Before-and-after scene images
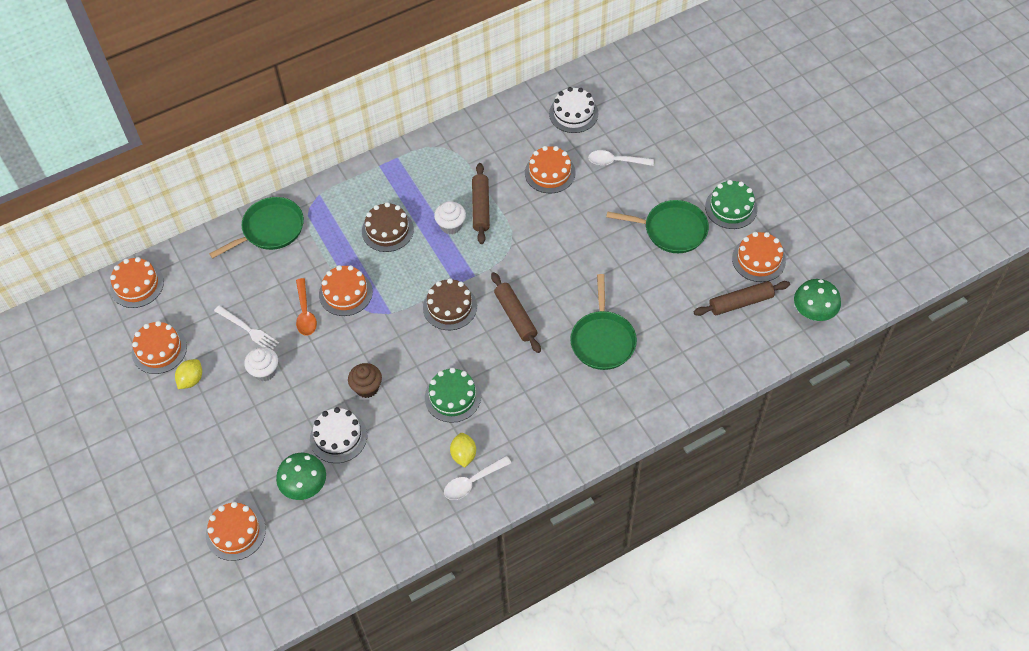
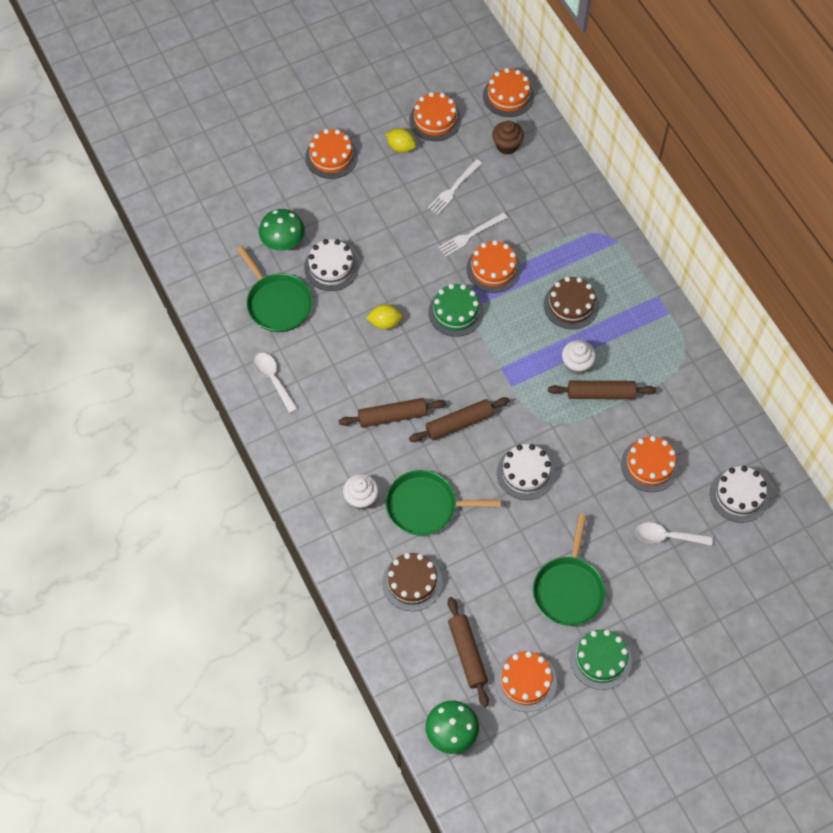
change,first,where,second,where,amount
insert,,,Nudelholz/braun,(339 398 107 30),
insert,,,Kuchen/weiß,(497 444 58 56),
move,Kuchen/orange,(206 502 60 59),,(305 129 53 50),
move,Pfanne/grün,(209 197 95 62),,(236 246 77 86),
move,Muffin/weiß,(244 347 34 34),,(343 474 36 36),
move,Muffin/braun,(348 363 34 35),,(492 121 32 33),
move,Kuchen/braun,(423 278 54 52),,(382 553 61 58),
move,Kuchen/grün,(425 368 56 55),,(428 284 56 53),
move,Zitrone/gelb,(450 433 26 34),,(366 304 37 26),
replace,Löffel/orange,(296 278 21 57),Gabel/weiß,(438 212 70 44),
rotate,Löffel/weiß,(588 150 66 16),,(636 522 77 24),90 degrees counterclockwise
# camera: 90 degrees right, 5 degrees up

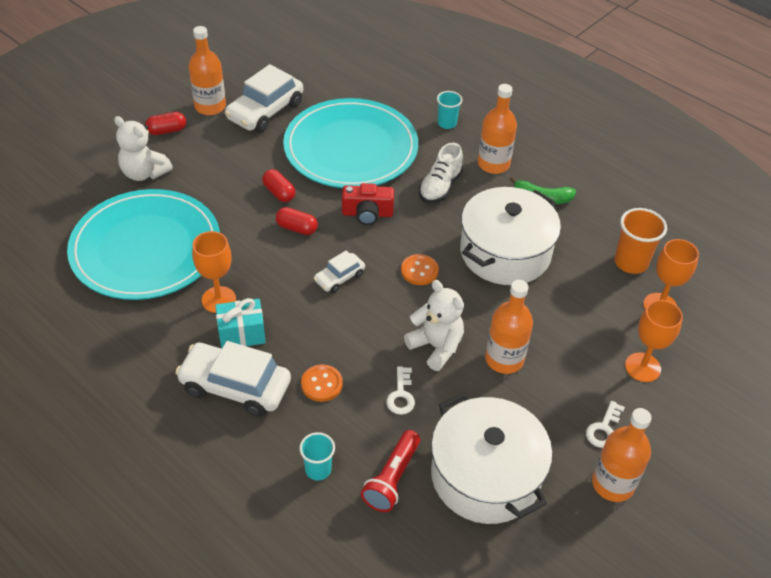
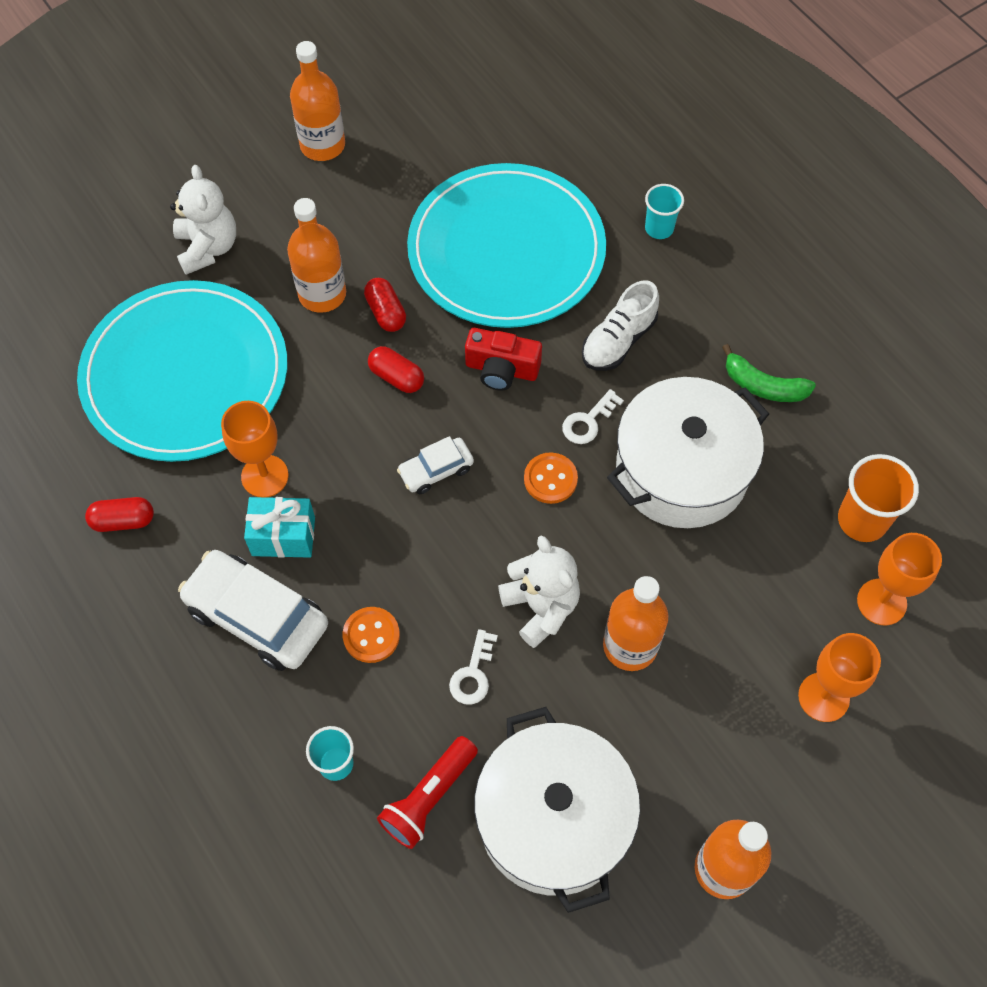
change,first,where,second,where,amount
delete,Auto/weiß,(225 64 78 69),,,
move,Kapsel/rot,(145 112 41 23),,(85 497 69 35),
move,Flasche/orange,(478 84 39 90),,(287 198 59 115),
move,Schlüssel/weiß,(586 401 39 47),,(562 389 62 55),
rotate,Teddybär/weiß,(114 116 59 65),,(170 165 66 110),150 degrees counterclockwise
# camera: 15 degrees right, 15 degrees up

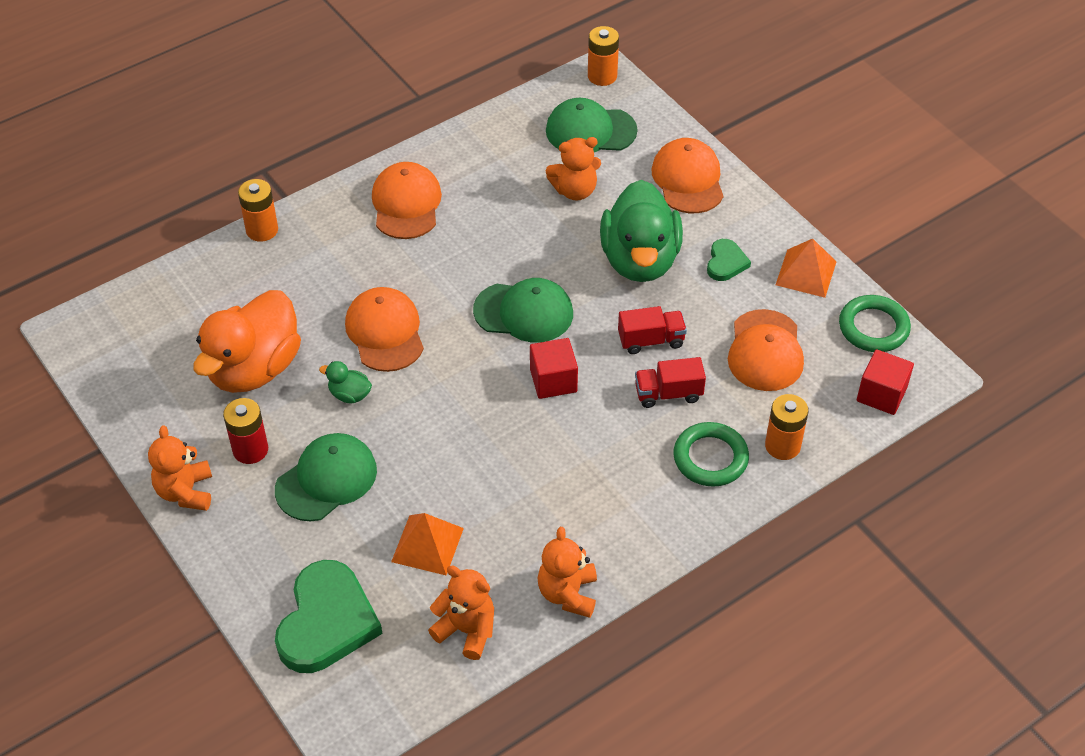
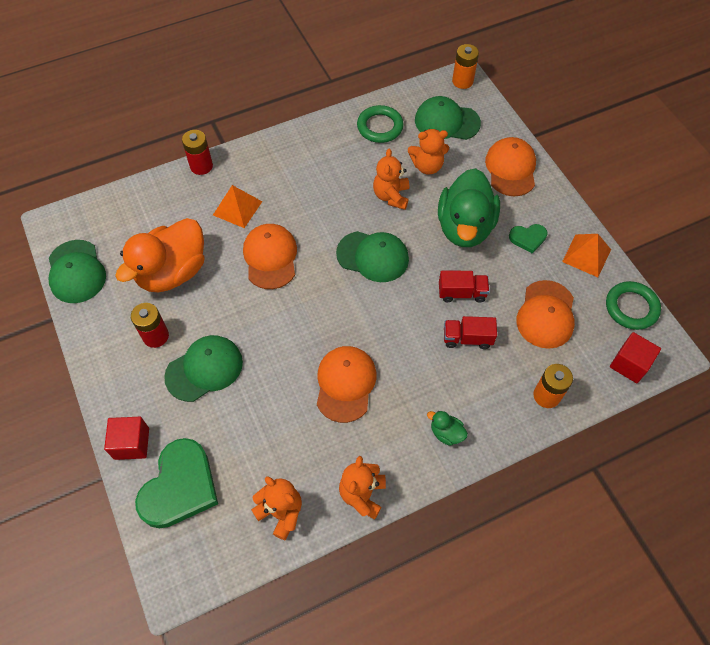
change,first,where,second,where,amount
insert,,,Kappe/grün,(49 240 57 63),
move,Teddybär/orange,(148 425 64 86),,(373 148 36 62),
move,Ente/grün,(319 361 53 42),,(427 411 41 35),
move,Kappe/orange,(372 162 70 77),,(317 346 60 77),
move,Pyramide/orange,(391 513 73 62),,(213 185 49 43),
move,Kubus/rot,(530 338 48 61),,(104 417 45 43),
move,Ring/grün,(673 422 76 65),,(357 105 47 38),
recolor,Batterie/orange,(238 179 40 63),Batterie/rot,(182 130 31 45),
rotate,Herz/grün,(707 239 44 42),,(509 224 38 30),60 degrees clockwise
# camera: 10 degrees right, 10 degrees up

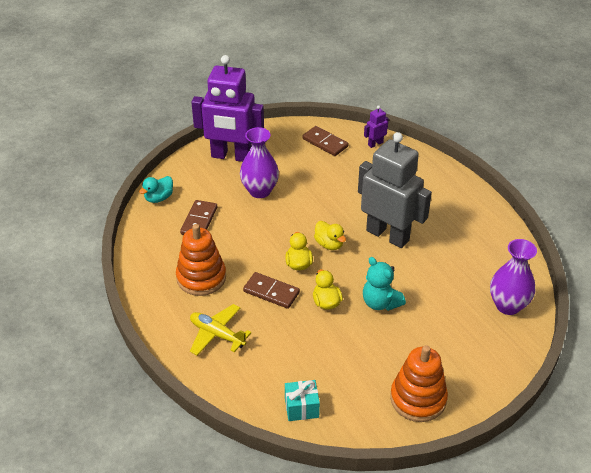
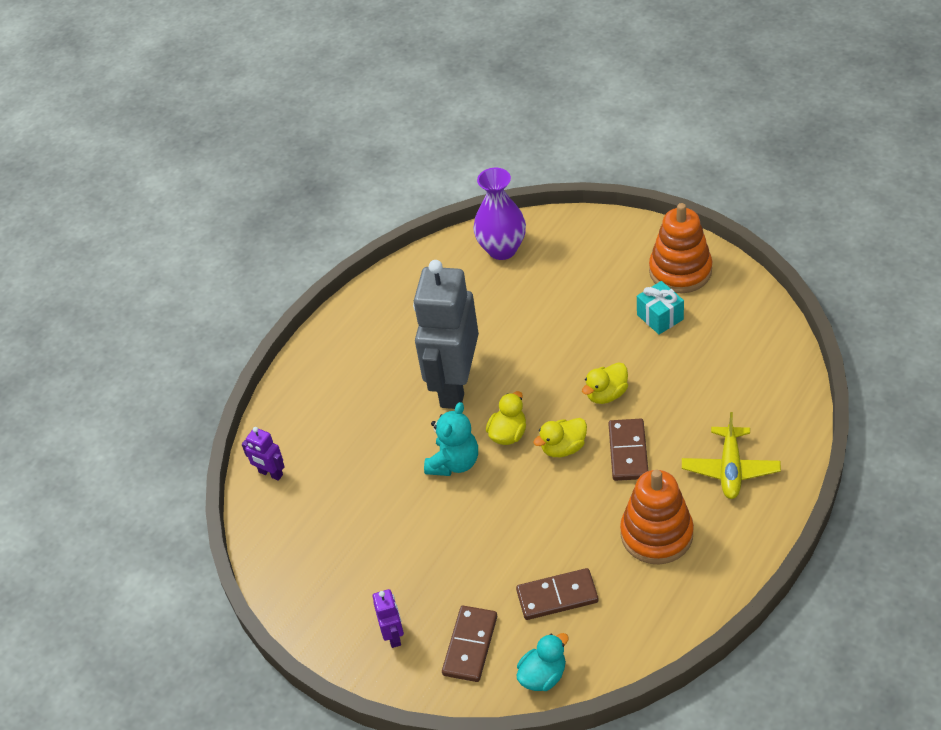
change,first,where,second,where,amount
delete,Vase/lila,(240 127 39 71),,,
move,Geschenk/türkis,(285 380 35 41),,(637 281 47 54),
move,Dominostein/braun,(302 126 46 30),,(442 606 55 76),
move,Teddybär/türkis,(363 257 43 54),,(424 402 54 74),
rotate,Ente/türkis,(139 176 34 27),,(517 633 52 58),60 degrees counterclockwise
resize,Roboter/lila,(191 55 73 107),,(372 589 32 59),x0.41
# camera: 110 degrees left, 5 degrees up

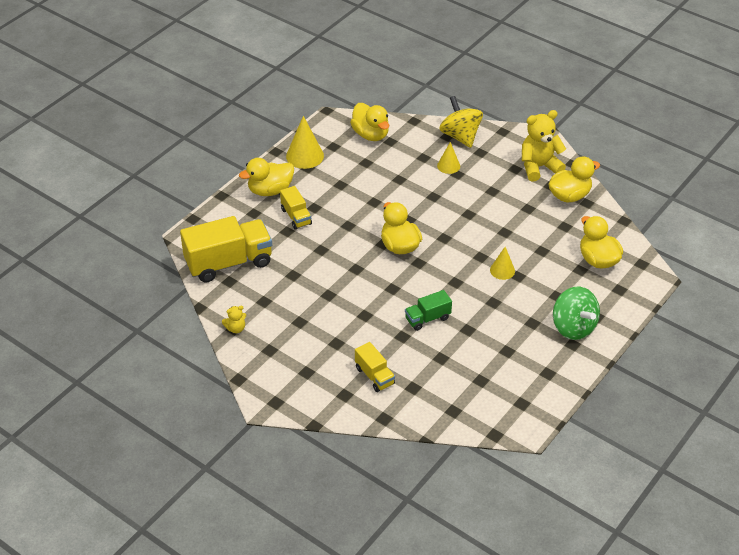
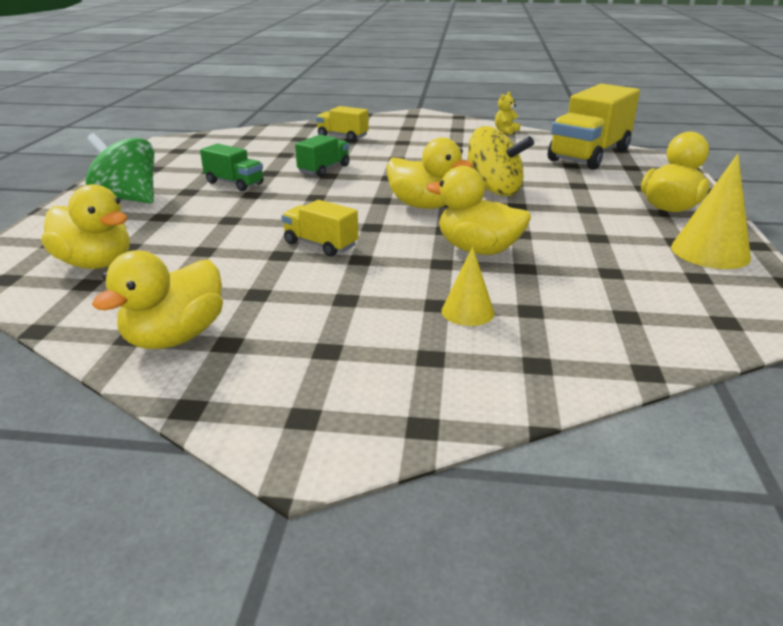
change,first,where,second,where,amount
delete,Kegel/gelb,(490 247 25 33),,,
delete,Teddybär/gelb,(522 110 44 71),,,
insert,,,Lastwagen/grün,(200 144 64 47),
move,Lastwagen/gelb,(280 186 32 43),,(281 200 77 57),
move,Ente/gelb,(350 103 39 38),,(426 166 105 89),
move,Kreisel/gelb,(439 96 44 52),,(467 126 67 70),
# camera: 150 degrees right, 15 degrees down

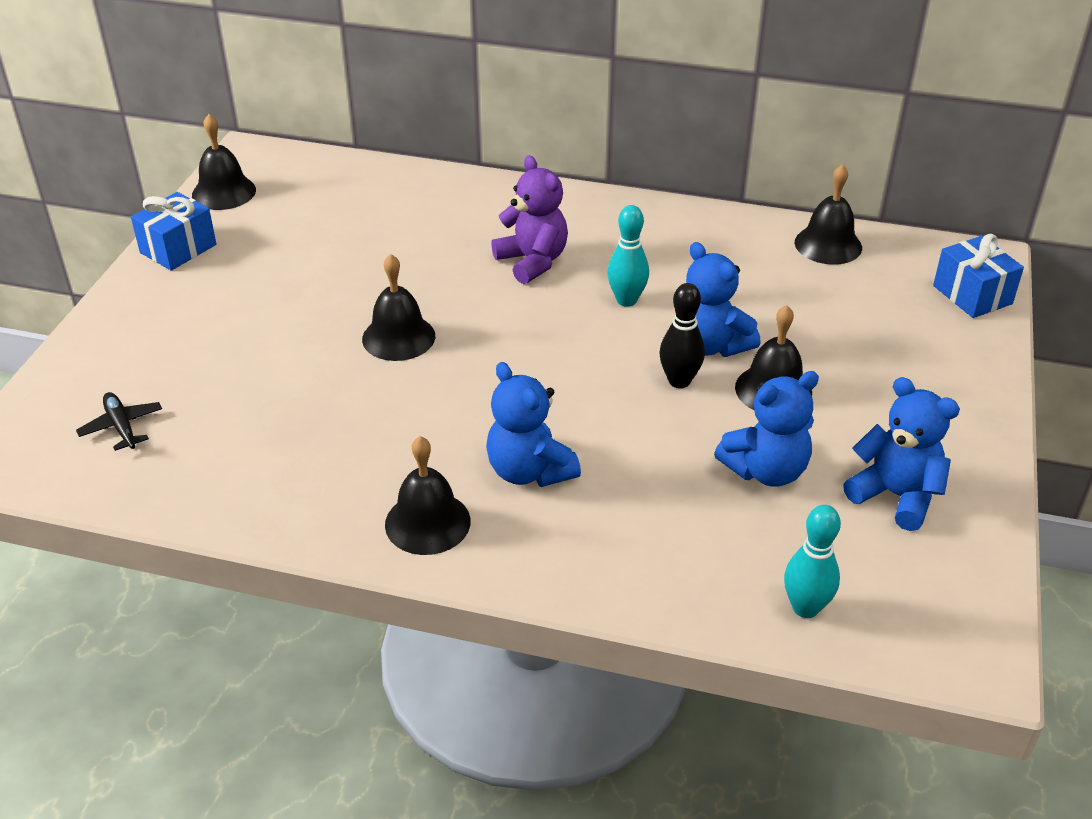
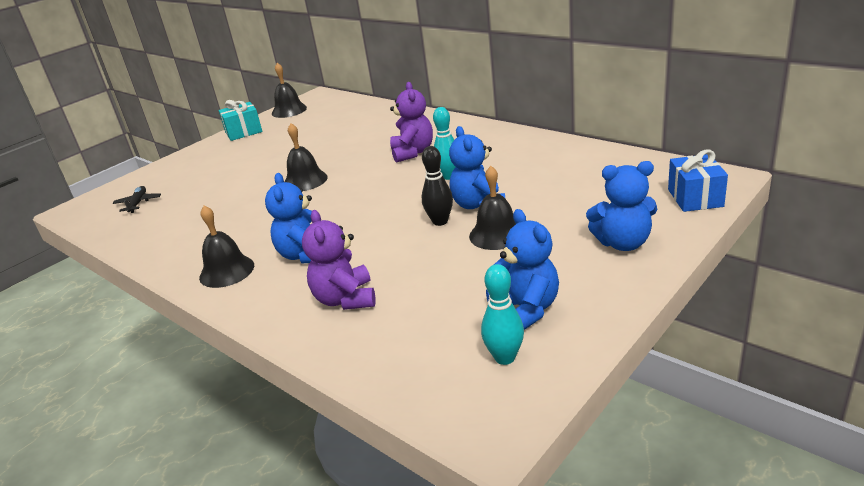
change,first,where,second,where,amount
delete,Glocke/schwarz,(795 164 67 101),,,
insert,,,Teddybär/lila,(302 210 74 100),
move,Teddybär/blau,(714 371 105 116),,(586 161 71 90),
move,Bowlingkegel/türkis,(784 505 57 113),,(481 264 43 101),
recolor,Geschenk/blau,(131 192 85 79),Geschenk/türkis,(219 100 43 41),
# camera: 30 degrees right, 10 degrees down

## Work task
The expected answer is a copy of each line above containing "Löffel".

## Response
replace,Löffel/orange,(296 278 21 57),Gabel/weiß,(438 212 70 44),
rotate,Löffel/weiß,(588 150 66 16),,(636 522 77 24),90 degrees counterclockwise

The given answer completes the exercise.